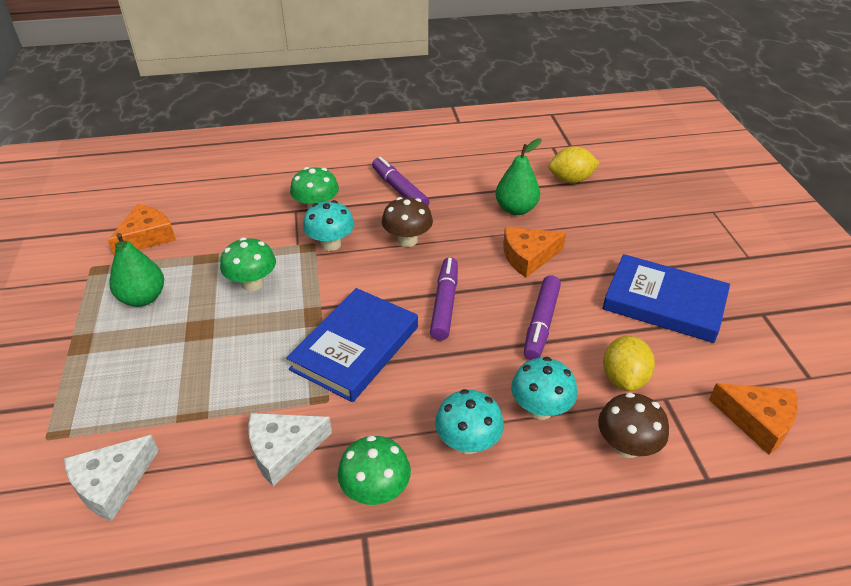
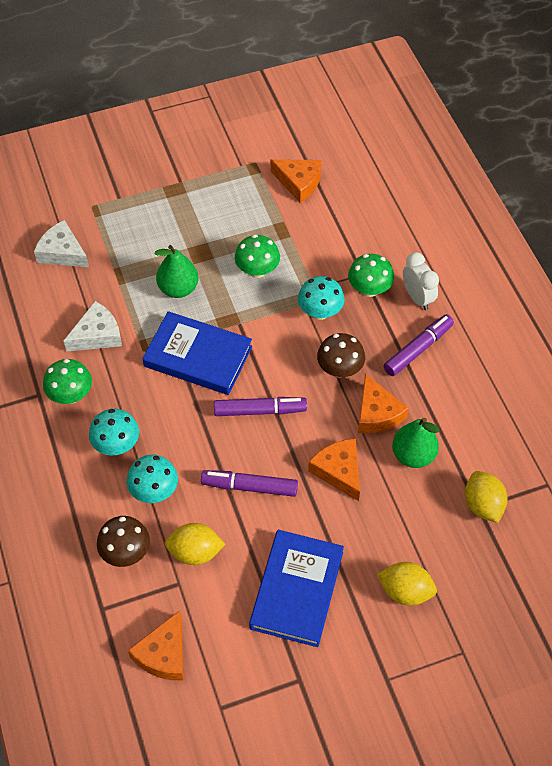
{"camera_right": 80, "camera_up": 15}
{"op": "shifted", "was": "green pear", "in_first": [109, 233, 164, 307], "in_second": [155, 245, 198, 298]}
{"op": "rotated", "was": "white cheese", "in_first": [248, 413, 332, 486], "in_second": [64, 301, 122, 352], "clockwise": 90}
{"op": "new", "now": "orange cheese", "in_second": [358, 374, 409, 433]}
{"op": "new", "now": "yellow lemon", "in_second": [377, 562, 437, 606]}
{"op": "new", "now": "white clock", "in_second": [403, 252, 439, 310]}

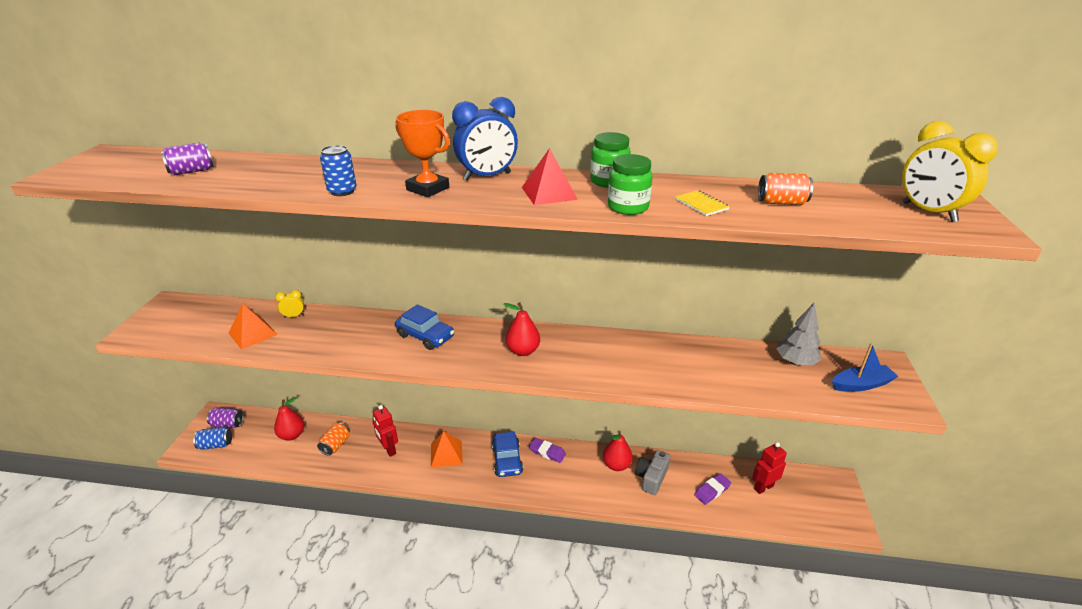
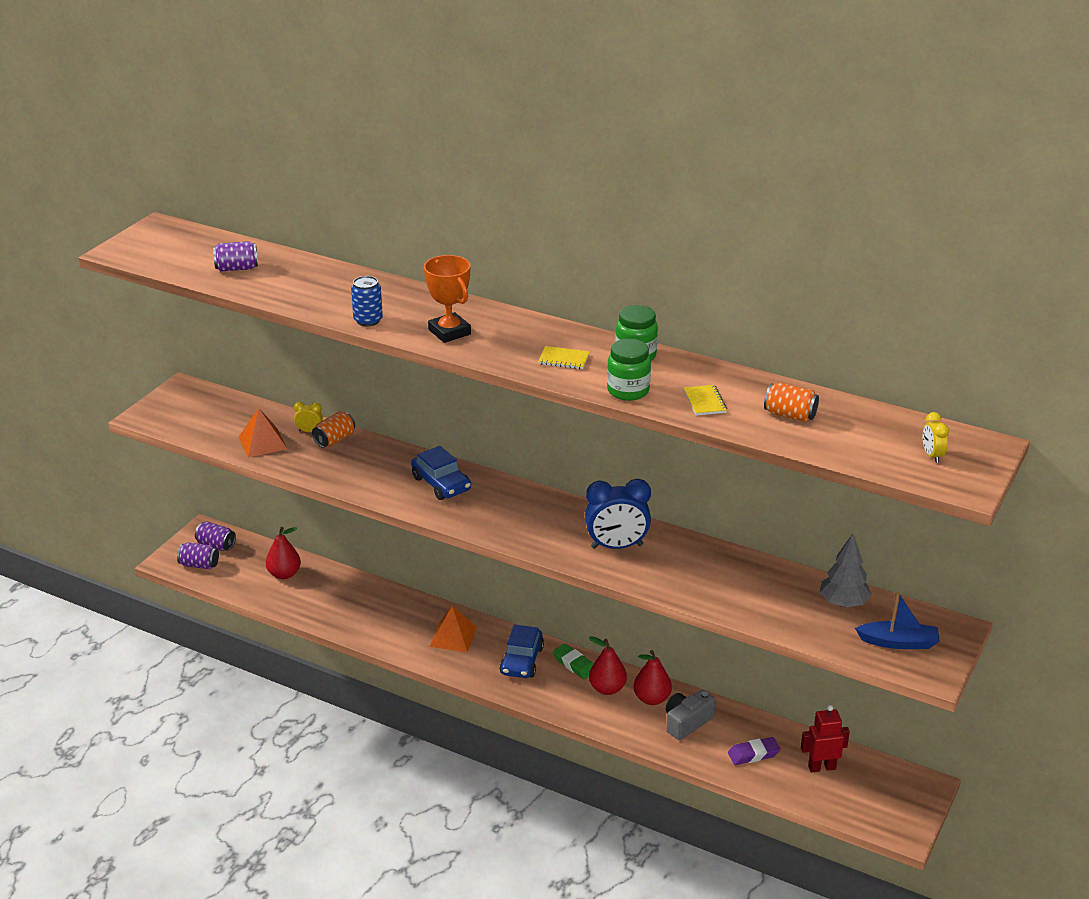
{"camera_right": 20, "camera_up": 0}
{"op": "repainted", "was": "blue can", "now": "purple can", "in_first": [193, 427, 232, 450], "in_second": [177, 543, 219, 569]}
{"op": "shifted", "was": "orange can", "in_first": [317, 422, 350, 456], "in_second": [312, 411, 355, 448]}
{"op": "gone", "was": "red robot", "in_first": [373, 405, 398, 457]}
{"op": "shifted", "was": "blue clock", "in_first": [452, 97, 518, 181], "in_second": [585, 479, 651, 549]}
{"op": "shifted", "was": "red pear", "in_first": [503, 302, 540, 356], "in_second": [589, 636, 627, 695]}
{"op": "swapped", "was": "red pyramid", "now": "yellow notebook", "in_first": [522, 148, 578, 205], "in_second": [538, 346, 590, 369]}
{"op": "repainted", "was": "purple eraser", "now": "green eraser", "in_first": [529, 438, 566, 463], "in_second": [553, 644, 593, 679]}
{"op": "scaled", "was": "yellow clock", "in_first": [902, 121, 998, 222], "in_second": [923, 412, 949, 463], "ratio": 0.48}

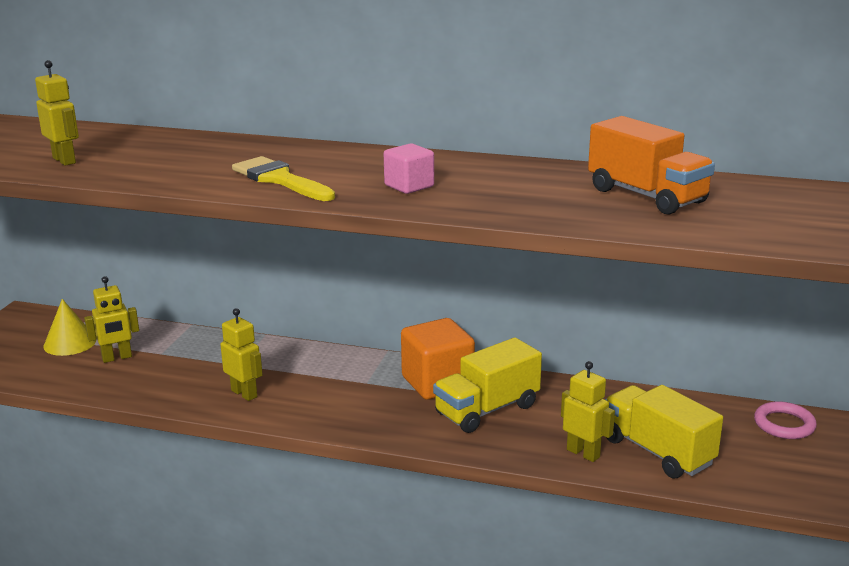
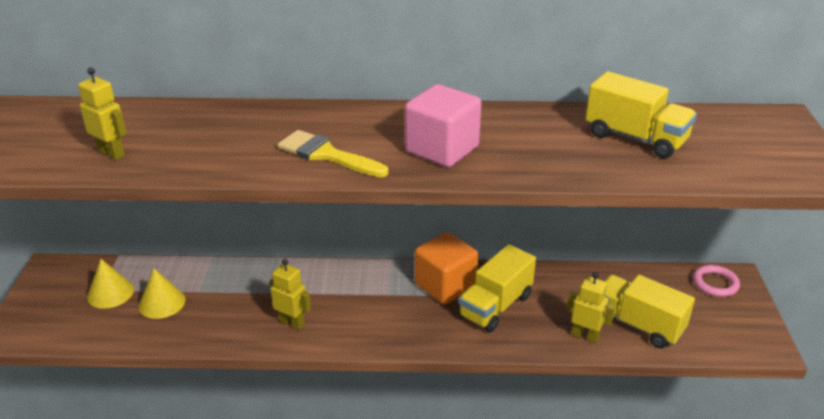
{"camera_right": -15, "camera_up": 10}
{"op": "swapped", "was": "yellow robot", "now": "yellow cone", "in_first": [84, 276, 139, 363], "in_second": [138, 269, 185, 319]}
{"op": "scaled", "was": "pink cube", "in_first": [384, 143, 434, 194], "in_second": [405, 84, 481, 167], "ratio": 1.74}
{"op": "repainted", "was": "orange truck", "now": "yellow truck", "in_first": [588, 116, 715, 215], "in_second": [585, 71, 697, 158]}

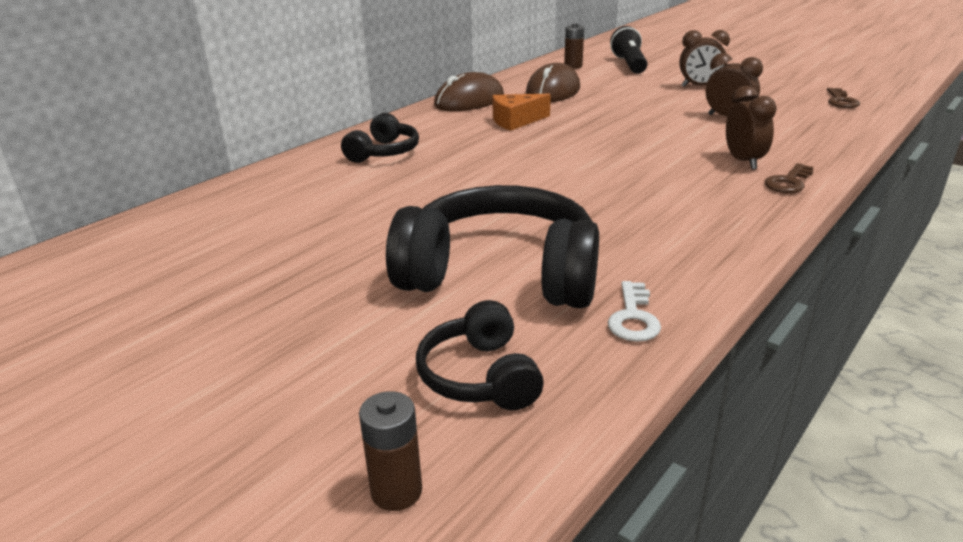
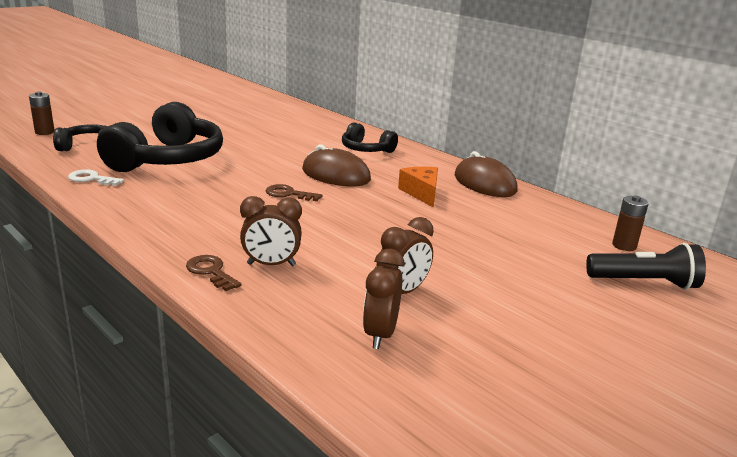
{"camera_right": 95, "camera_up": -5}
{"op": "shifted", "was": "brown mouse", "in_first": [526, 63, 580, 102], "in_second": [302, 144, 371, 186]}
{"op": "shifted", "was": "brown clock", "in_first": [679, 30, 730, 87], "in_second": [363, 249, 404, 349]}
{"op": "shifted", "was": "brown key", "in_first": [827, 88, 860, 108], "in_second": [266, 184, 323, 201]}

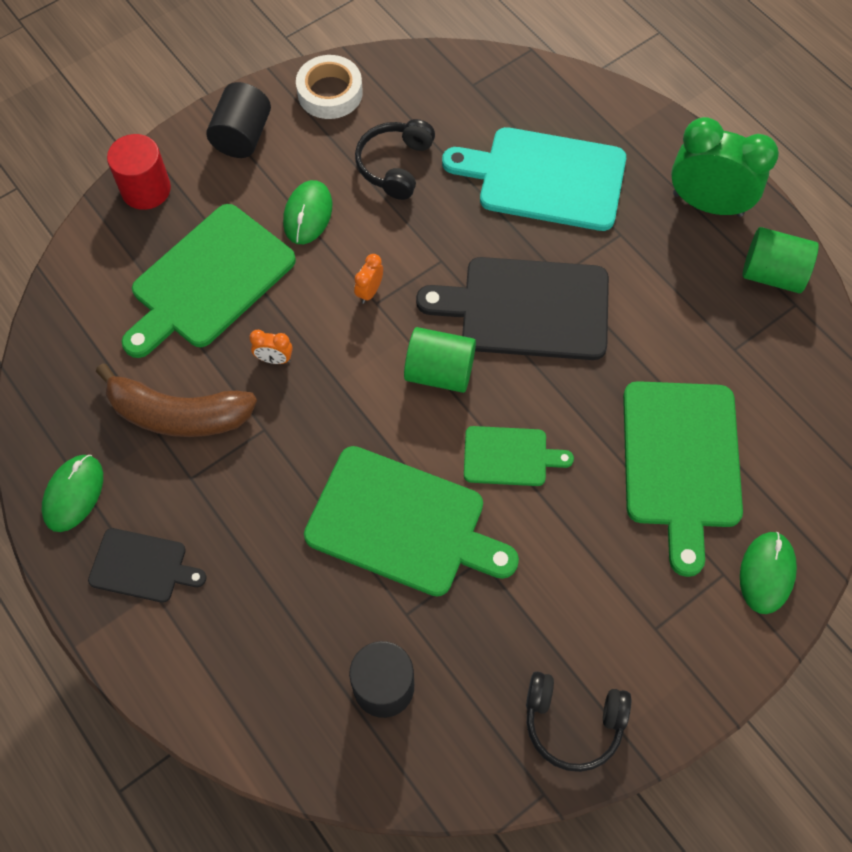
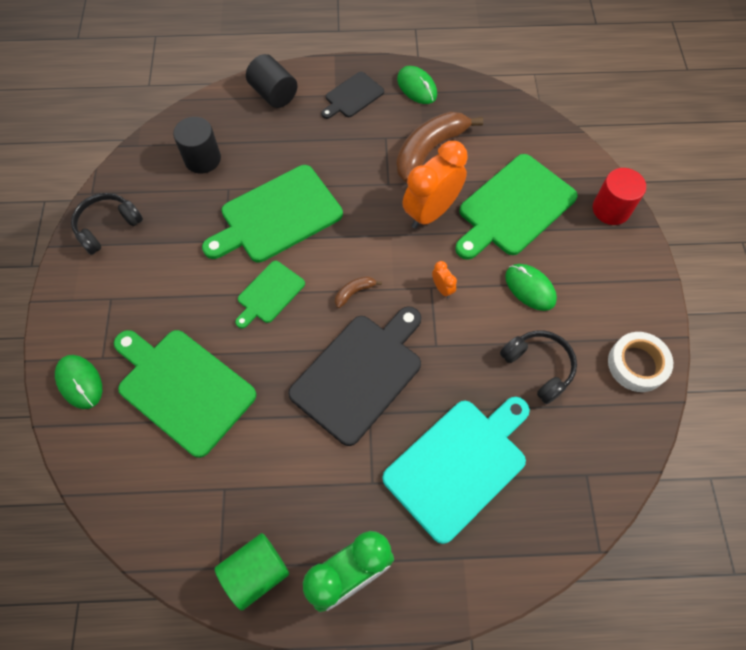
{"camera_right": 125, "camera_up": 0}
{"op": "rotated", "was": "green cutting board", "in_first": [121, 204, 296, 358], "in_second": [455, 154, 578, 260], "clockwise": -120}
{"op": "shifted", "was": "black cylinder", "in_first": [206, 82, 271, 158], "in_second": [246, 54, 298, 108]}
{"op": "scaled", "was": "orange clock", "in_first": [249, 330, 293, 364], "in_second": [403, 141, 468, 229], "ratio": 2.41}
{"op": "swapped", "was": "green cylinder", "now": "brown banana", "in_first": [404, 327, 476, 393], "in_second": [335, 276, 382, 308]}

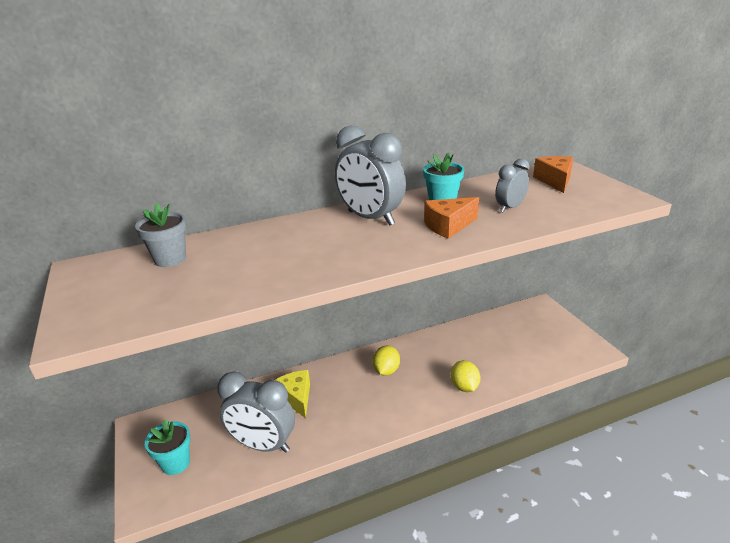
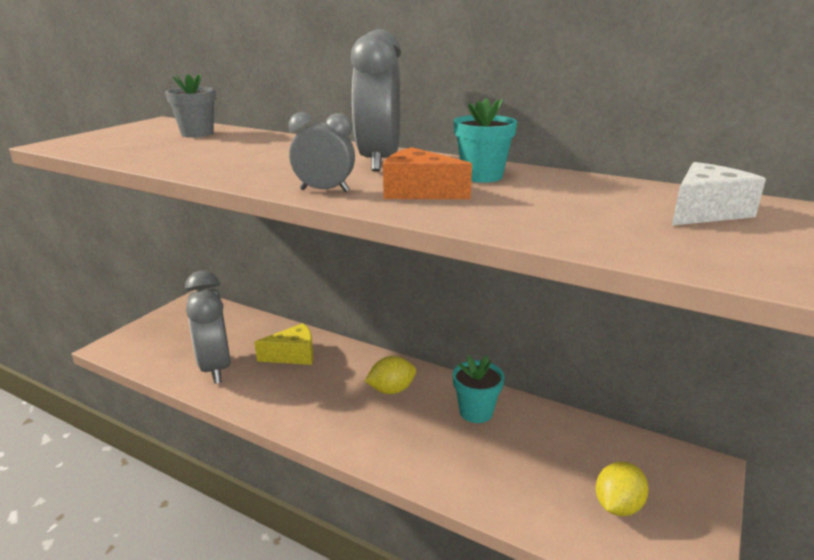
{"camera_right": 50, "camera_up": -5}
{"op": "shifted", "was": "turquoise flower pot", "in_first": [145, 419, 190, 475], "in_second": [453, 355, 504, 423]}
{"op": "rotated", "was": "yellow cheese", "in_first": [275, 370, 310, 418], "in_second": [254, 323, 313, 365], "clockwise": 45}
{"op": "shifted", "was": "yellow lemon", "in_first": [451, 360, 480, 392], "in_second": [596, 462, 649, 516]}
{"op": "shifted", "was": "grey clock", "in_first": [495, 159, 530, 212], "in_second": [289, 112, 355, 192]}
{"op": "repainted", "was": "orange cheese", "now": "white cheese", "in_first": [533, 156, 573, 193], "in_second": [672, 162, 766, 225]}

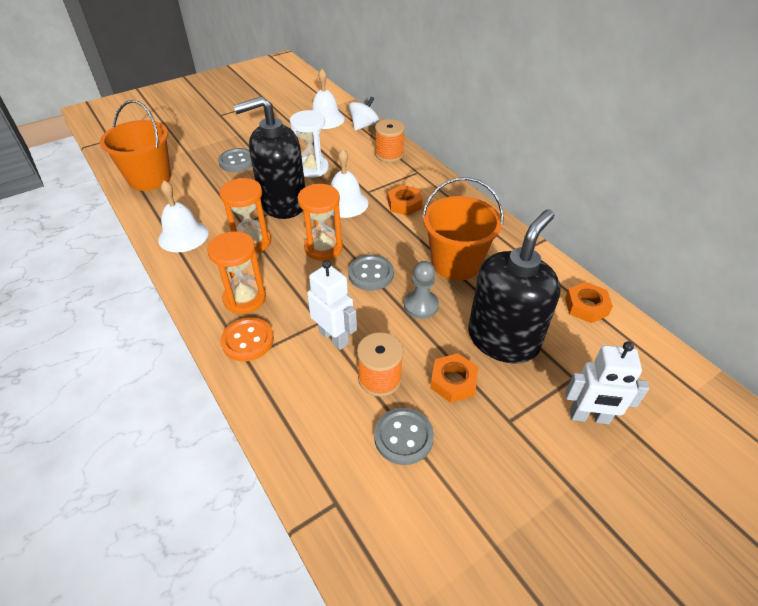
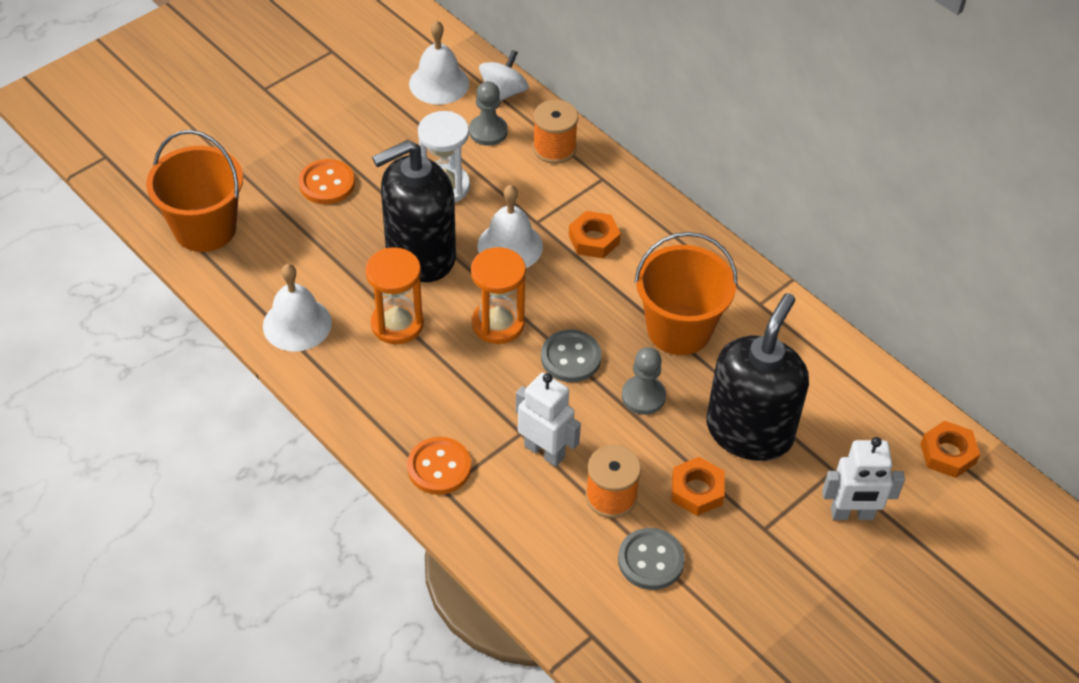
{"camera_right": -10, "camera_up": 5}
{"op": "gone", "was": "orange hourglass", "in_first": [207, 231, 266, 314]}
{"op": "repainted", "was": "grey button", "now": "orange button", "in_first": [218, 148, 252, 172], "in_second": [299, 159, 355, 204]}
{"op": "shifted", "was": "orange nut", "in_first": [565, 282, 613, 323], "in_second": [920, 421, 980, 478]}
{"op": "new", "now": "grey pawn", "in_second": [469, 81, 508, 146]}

(About this task) The answer is the entries above, given again exactly, with no pictures among them.

(Output for this task)
{"camera_right": 80, "camera_up": 15}
{"op": "shifted", "was": "green pear", "in_first": [109, 233, 164, 307], "in_second": [155, 245, 198, 298]}
{"op": "rotated", "was": "white cheese", "in_first": [248, 413, 332, 486], "in_second": [64, 301, 122, 352], "clockwise": 90}
{"op": "new", "now": "orange cheese", "in_second": [358, 374, 409, 433]}
{"op": "new", "now": "yellow lemon", "in_second": [377, 562, 437, 606]}
{"op": "new", "now": "white clock", "in_second": [403, 252, 439, 310]}

{"camera_right": 20, "camera_up": 0}
{"op": "repainted", "was": "blue can", "now": "purple can", "in_first": [193, 427, 232, 450], "in_second": [177, 543, 219, 569]}
{"op": "shifted", "was": "orange can", "in_first": [317, 422, 350, 456], "in_second": [312, 411, 355, 448]}
{"op": "gone", "was": "red robot", "in_first": [373, 405, 398, 457]}
{"op": "shifted", "was": "blue clock", "in_first": [452, 97, 518, 181], "in_second": [585, 479, 651, 549]}
{"op": "shifted", "was": "red pear", "in_first": [503, 302, 540, 356], "in_second": [589, 636, 627, 695]}
{"op": "swapped", "was": "red pyramid", "now": "yellow notebook", "in_first": [522, 148, 578, 205], "in_second": [538, 346, 590, 369]}
{"op": "repainted", "was": "purple eraser", "now": "green eraser", "in_first": [529, 438, 566, 463], "in_second": [553, 644, 593, 679]}
{"op": "scaled", "was": "yellow clock", "in_first": [902, 121, 998, 222], "in_second": [923, 412, 949, 463], "ratio": 0.48}

{"camera_right": -15, "camera_up": 10}
{"op": "swapped", "was": "yellow robot", "now": "yellow cone", "in_first": [84, 276, 139, 363], "in_second": [138, 269, 185, 319]}
{"op": "scaled", "was": "pink cube", "in_first": [384, 143, 434, 194], "in_second": [405, 84, 481, 167], "ratio": 1.74}
{"op": "repainted", "was": "orange truck", "now": "yellow truck", "in_first": [588, 116, 715, 215], "in_second": [585, 71, 697, 158]}

{"camera_right": 95, "camera_up": -5}
{"op": "shifted", "was": "brown mouse", "in_first": [526, 63, 580, 102], "in_second": [302, 144, 371, 186]}
{"op": "shifted", "was": "brown clock", "in_first": [679, 30, 730, 87], "in_second": [363, 249, 404, 349]}
{"op": "shifted", "was": "brown key", "in_first": [827, 88, 860, 108], "in_second": [266, 184, 323, 201]}

{"camera_right": 125, "camera_up": 0}
{"op": "rotated", "was": "green cutting board", "in_first": [121, 204, 296, 358], "in_second": [455, 154, 578, 260], "clockwise": -120}
{"op": "shifted", "was": "black cylinder", "in_first": [206, 82, 271, 158], "in_second": [246, 54, 298, 108]}
{"op": "scaled", "was": "orange clock", "in_first": [249, 330, 293, 364], "in_second": [403, 141, 468, 229], "ratio": 2.41}
{"op": "swapped", "was": "green cylinder", "now": "brown banana", "in_first": [404, 327, 476, 393], "in_second": [335, 276, 382, 308]}

{"camera_right": 50, "camera_up": -5}
{"op": "shifted", "was": "turquoise flower pot", "in_first": [145, 419, 190, 475], "in_second": [453, 355, 504, 423]}
{"op": "rotated", "was": "yellow cheese", "in_first": [275, 370, 310, 418], "in_second": [254, 323, 313, 365], "clockwise": 45}
{"op": "shifted", "was": "yellow lemon", "in_first": [451, 360, 480, 392], "in_second": [596, 462, 649, 516]}
{"op": "shifted", "was": "grey clock", "in_first": [495, 159, 530, 212], "in_second": [289, 112, 355, 192]}
{"op": "repainted", "was": "orange cheese", "now": "white cheese", "in_first": [533, 156, 573, 193], "in_second": [672, 162, 766, 225]}

{"camera_right": -10, "camera_up": 5}
{"op": "gone", "was": "orange hourglass", "in_first": [207, 231, 266, 314]}
{"op": "repainted", "was": "grey button", "now": "orange button", "in_first": [218, 148, 252, 172], "in_second": [299, 159, 355, 204]}
{"op": "shifted", "was": "orange nut", "in_first": [565, 282, 613, 323], "in_second": [920, 421, 980, 478]}
{"op": "new", "now": "grey pawn", "in_second": [469, 81, 508, 146]}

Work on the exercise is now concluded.